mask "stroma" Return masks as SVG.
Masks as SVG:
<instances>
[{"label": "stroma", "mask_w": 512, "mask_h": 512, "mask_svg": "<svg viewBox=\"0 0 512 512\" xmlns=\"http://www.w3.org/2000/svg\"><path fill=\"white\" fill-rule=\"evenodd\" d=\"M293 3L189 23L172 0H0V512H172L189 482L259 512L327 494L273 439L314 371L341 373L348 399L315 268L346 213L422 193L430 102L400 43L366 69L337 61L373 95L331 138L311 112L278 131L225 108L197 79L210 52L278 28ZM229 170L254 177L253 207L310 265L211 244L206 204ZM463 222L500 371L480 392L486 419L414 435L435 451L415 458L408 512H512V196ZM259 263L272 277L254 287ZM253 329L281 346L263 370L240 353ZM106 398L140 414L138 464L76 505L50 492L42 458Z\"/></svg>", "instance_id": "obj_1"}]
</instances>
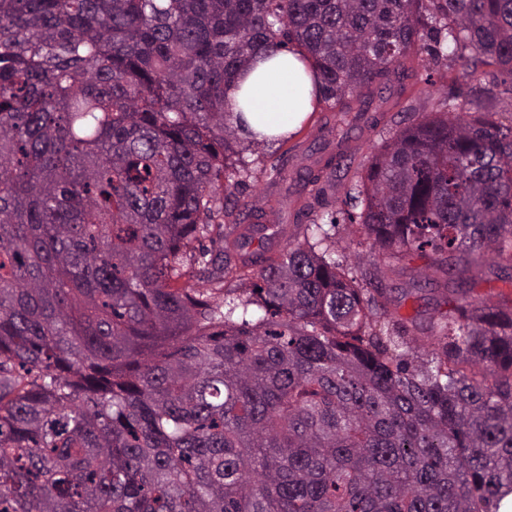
——————————
In your copy of the records, include no pictures; repeat everything else exactly.

mask "stroma" Return masks as SVG.
Masks as SVG:
<instances>
[{"label": "stroma", "mask_w": 512, "mask_h": 512, "mask_svg": "<svg viewBox=\"0 0 512 512\" xmlns=\"http://www.w3.org/2000/svg\"><path fill=\"white\" fill-rule=\"evenodd\" d=\"M293 3L189 23L172 0H0V512H172L189 482L259 512L327 494L273 439L314 371L341 373L348 399L315 268L346 213L422 193L430 102L400 43L366 69L337 61L373 95L331 138L311 112L278 131L225 108L197 79L210 52L278 28ZM229 170L254 177L253 207L310 265L211 244L206 204ZM463 222L500 371L480 392L486 419L414 435L435 451L415 458L408 512H512V196ZM259 263L272 277L254 287ZM253 329L281 346L263 370L240 353ZM106 398L140 414L138 464L76 505L50 492L42 458Z\"/></svg>", "instance_id": "obj_1"}]
</instances>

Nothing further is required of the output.